- Problem to solve -
Copy the lines below verbatim, but only from the line containing "Mask every instance" through the end of the data.

===== Provided information

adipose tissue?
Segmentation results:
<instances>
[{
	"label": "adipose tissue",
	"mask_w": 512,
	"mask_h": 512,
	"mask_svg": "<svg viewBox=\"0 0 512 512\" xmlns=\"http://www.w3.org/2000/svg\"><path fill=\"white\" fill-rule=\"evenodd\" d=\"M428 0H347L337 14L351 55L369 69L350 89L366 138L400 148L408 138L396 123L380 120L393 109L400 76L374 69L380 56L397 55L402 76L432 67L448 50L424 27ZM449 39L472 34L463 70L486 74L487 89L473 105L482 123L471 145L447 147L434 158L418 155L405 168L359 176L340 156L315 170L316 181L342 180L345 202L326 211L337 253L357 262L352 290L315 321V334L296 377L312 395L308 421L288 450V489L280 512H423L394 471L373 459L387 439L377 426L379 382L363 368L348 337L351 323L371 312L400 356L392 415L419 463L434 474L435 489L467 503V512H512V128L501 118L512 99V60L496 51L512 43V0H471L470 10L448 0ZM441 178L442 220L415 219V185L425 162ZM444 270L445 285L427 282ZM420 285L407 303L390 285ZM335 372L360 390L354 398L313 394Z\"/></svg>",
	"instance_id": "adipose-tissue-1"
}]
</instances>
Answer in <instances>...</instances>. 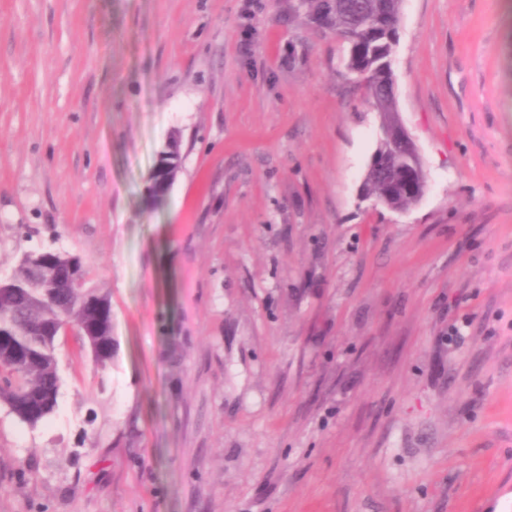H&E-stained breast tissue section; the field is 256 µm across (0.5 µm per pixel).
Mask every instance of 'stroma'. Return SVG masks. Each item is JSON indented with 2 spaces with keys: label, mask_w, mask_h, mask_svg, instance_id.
Returning <instances> with one entry per match:
<instances>
[{
  "label": "stroma",
  "mask_w": 512,
  "mask_h": 512,
  "mask_svg": "<svg viewBox=\"0 0 512 512\" xmlns=\"http://www.w3.org/2000/svg\"><path fill=\"white\" fill-rule=\"evenodd\" d=\"M297 0H0V279L79 255L116 353L0 406V512H498L512 489V0H402L426 187ZM181 171L144 189L170 136ZM390 144L384 140L383 135L380 140L378 139L375 153L380 162V169L370 172L378 167L377 156L373 154L368 174L366 173L365 186L368 194L376 202H385L389 209L404 210L416 203L418 197V190L415 191L413 186H408L405 181V172L409 167L408 154L411 175L414 176L415 172L423 173L422 162L411 136L400 122H397L392 130ZM397 145L407 148L409 153L392 147Z\"/></svg>",
  "instance_id": "1"
}]
</instances>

==========

- Reply to the task -
Mask every instance of 'stroma'. Return SVG masks. Each item is JSON indented with 2 spaces with keys: label, mask_w, mask_h, mask_svg, instance_id.
Returning <instances> with one entry per match:
<instances>
[{
  "label": "stroma",
  "mask_w": 512,
  "mask_h": 512,
  "mask_svg": "<svg viewBox=\"0 0 512 512\" xmlns=\"http://www.w3.org/2000/svg\"><path fill=\"white\" fill-rule=\"evenodd\" d=\"M297 0H0V279L79 255L116 353L0 406V512H498L512 489V0H402L426 187ZM181 171L144 189L170 136ZM390 144L384 140L383 135L380 140L378 139L375 153L380 162V169L370 172L378 167L377 156L373 154L368 174L366 173L365 186L368 194L376 202H385L389 209L404 210L416 203L418 197V190L415 191L413 186H408L405 181V172L409 167L408 154L411 175L414 176L415 172L423 173L422 162L411 136L400 122H397L392 130ZM397 145L407 148L409 153L392 147Z\"/></svg>",
  "instance_id": "1"
}]
</instances>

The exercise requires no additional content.